* SUPPLIED RECORDS *
========
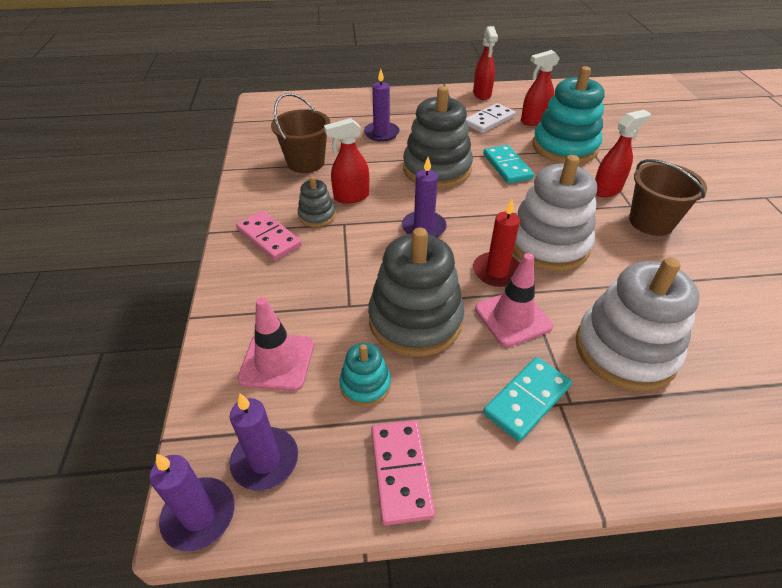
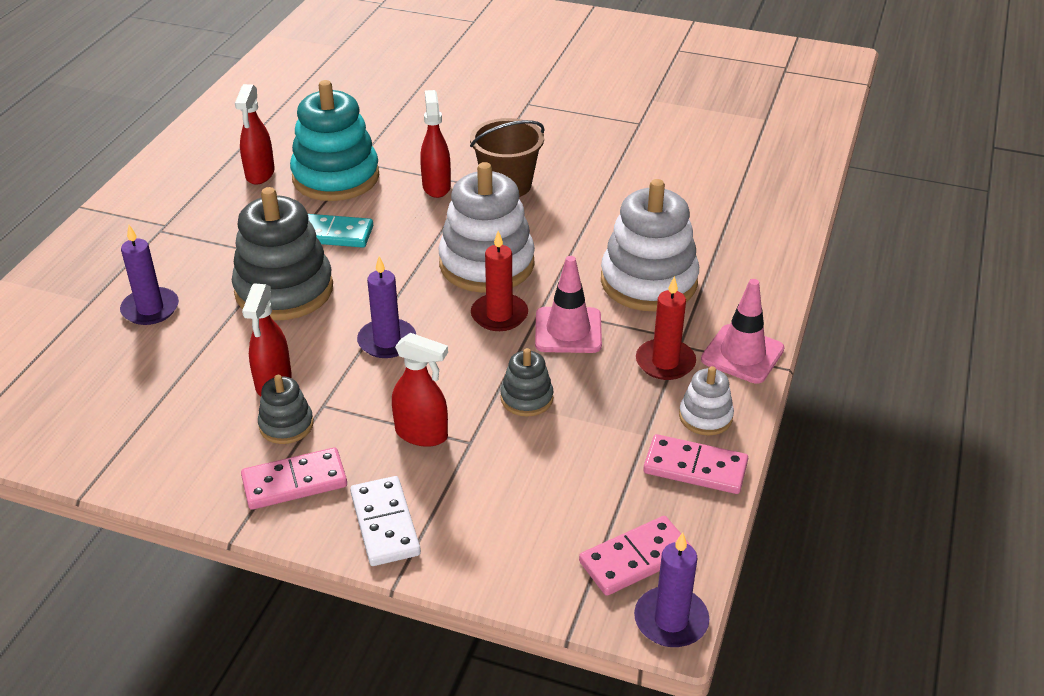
camera: 65 degrees left, 5 degrees down
purple candle [230,394,298,491] -> pink domino [579,516,692,596]
pink traffic cone [237,297,314,391] -> pink traffic cone moved to [701,279,784,384]
brown bucket [271,93,330,173] -> none
turquoise stacking toy [339,343,391,406] -> none
grey stacking toy [368,228,464,357] -> grey stacking toy [501,348,553,416], size x0.49
white domino [466,103,515,133] -> white domino moved to [350,476,421,566]
red spray bottle [473,26,498,100] -> red spray bottle moved to [392,333,448,447]
turquoise domino [483,357,572,441] -> red candle [636,276,696,380]
none -> white stacking toy [679,366,734,436]

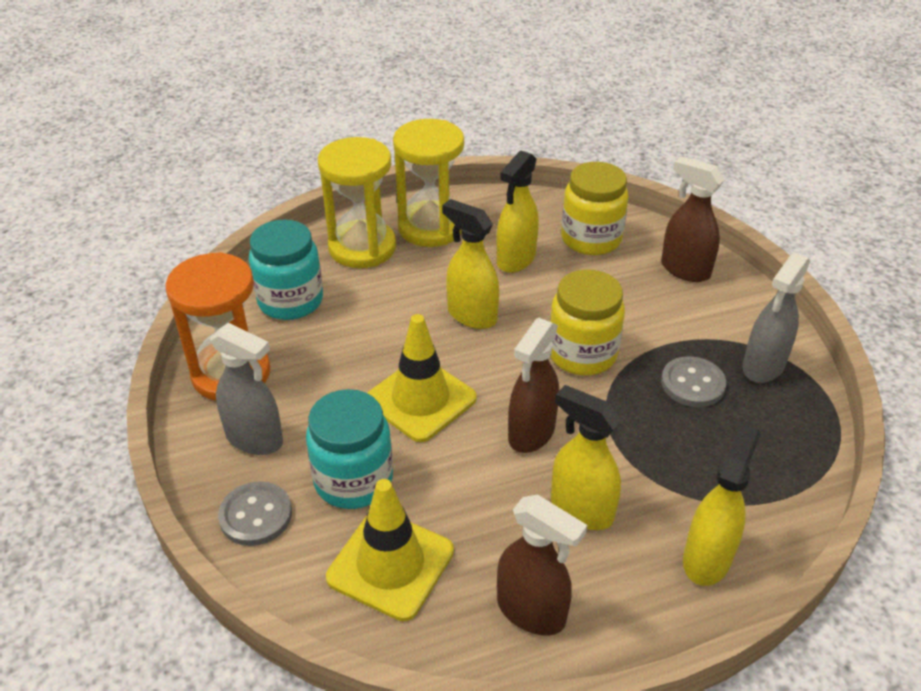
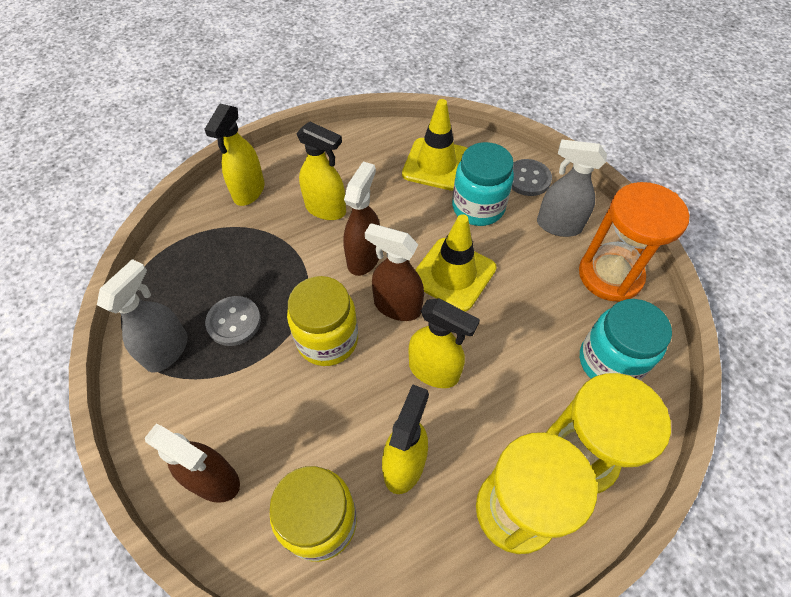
camera: 170 degrees right, 15 degrees up
brown spray bottle [497,494,588,636] -> brown spray bottle moved to [365,223,424,321]

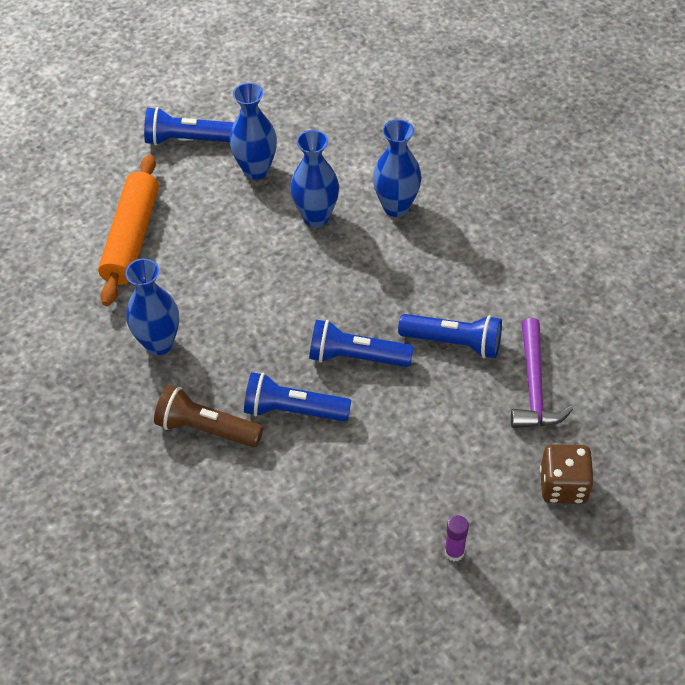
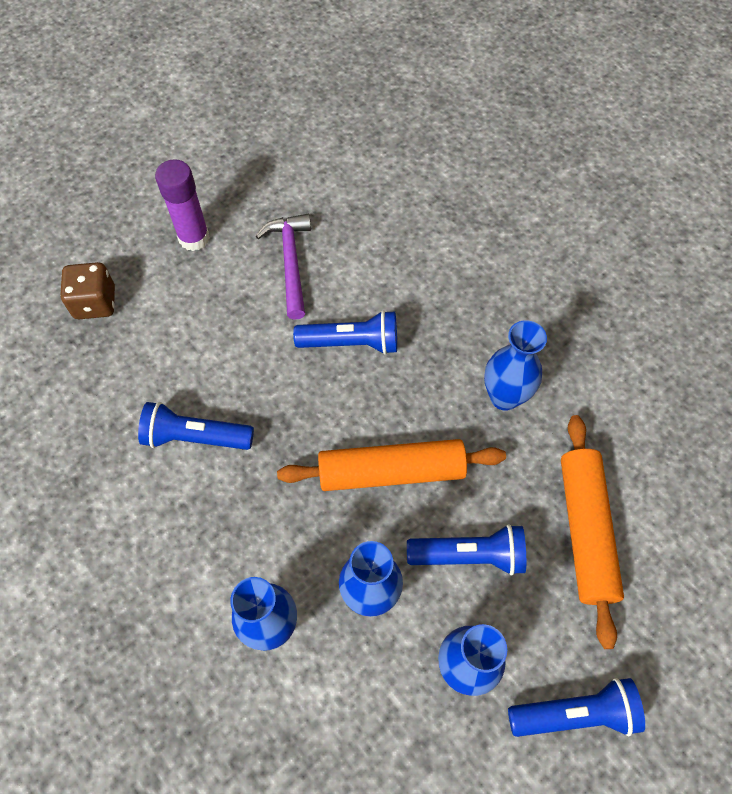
camera: 170 degrees right, 10 degrees up
brown flashlight [154,385,263,447] -> none
blue flashlight [309,320,413,367] -> blue flashlight moved to [407,524,526,576]
purple glue stick [445,515,469,561] -> purple glue stick [155,159,210,251], size x1.85
purple hammer [511,318,573,428] -> purple hammer moved to [256,214,311,320]
none -> orange rolling pin [277,439,506,491]

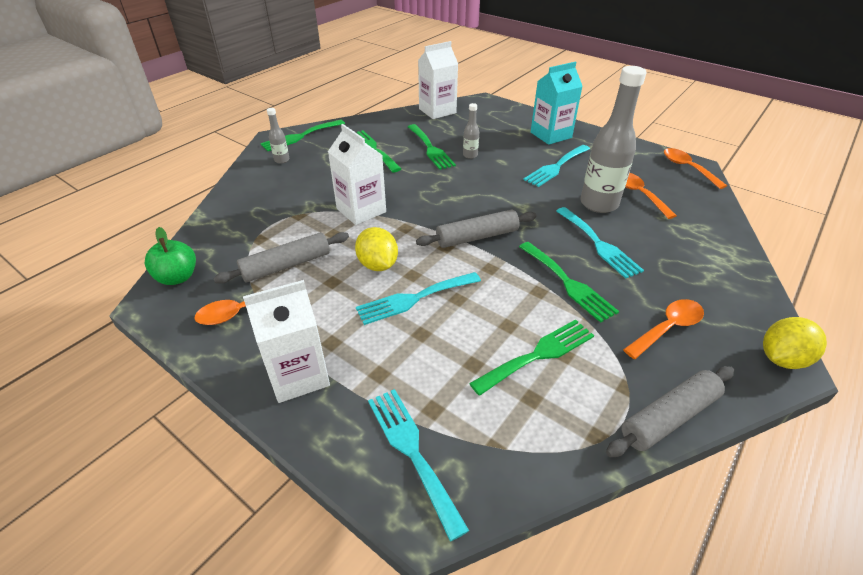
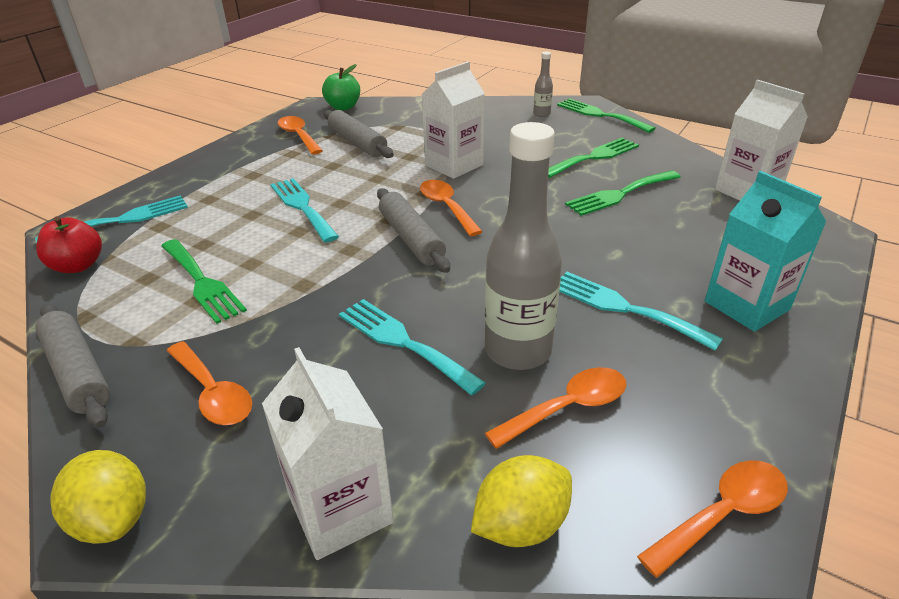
camera: 85 degrees right, 5 degrees down
white carton [243,280,330,403] -> white carton moved to [262,347,394,560]
yellow lemon [355,227,398,271] -> yellow lemon moved to [471,455,572,547]
grey bottle [463,103,479,159] -> none
green fork [519,242,619,323] -> none
turquoise fork [556,207,644,279] -> turquoise fork turned 75 degrees clockwise [339,299,486,395]
none -> red apple [36,216,102,273]
none -> orange spoon [420,180,483,236]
========
Your task is an exact printout of the records above, with no pictures.

* ANSWER SECTION *
camera: 65 degrees left, 5 degrees down
purple candle [230,394,298,491] -> pink domino [579,516,692,596]
pink traffic cone [237,297,314,391] -> pink traffic cone moved to [701,279,784,384]
brown bucket [271,93,330,173] -> none
turquoise stacking toy [339,343,391,406] -> none
grey stacking toy [368,228,464,357] -> grey stacking toy [501,348,553,416], size x0.49
white domino [466,103,515,133] -> white domino moved to [350,476,421,566]
red spray bottle [473,26,498,100] -> red spray bottle moved to [392,333,448,447]
turquoise domino [483,357,572,441] -> red candle [636,276,696,380]
none -> white stacking toy [679,366,734,436]

camera: 170 degrees right, 15 degrees up
brown spray bottle [497,494,588,636] -> brown spray bottle moved to [365,223,424,321]

camera: 170 degrees right, 10 degrees up
brown flashlight [154,385,263,447] -> none
blue flashlight [309,320,413,367] -> blue flashlight moved to [407,524,526,576]
purple glue stick [445,515,469,561] -> purple glue stick [155,159,210,251], size x1.85
purple hammer [511,318,573,428] -> purple hammer moved to [256,214,311,320]
none -> orange rolling pin [277,439,506,491]

camera: 85 degrees right, 5 degrees down
white carton [243,280,330,403] -> white carton moved to [262,347,394,560]
yellow lemon [355,227,398,271] -> yellow lemon moved to [471,455,572,547]
grey bottle [463,103,479,159] -> none
green fork [519,242,619,323] -> none
turquoise fork [556,207,644,279] -> turquoise fork turned 75 degrees clockwise [339,299,486,395]
none -> red apple [36,216,102,273]
none -> orange spoon [420,180,483,236]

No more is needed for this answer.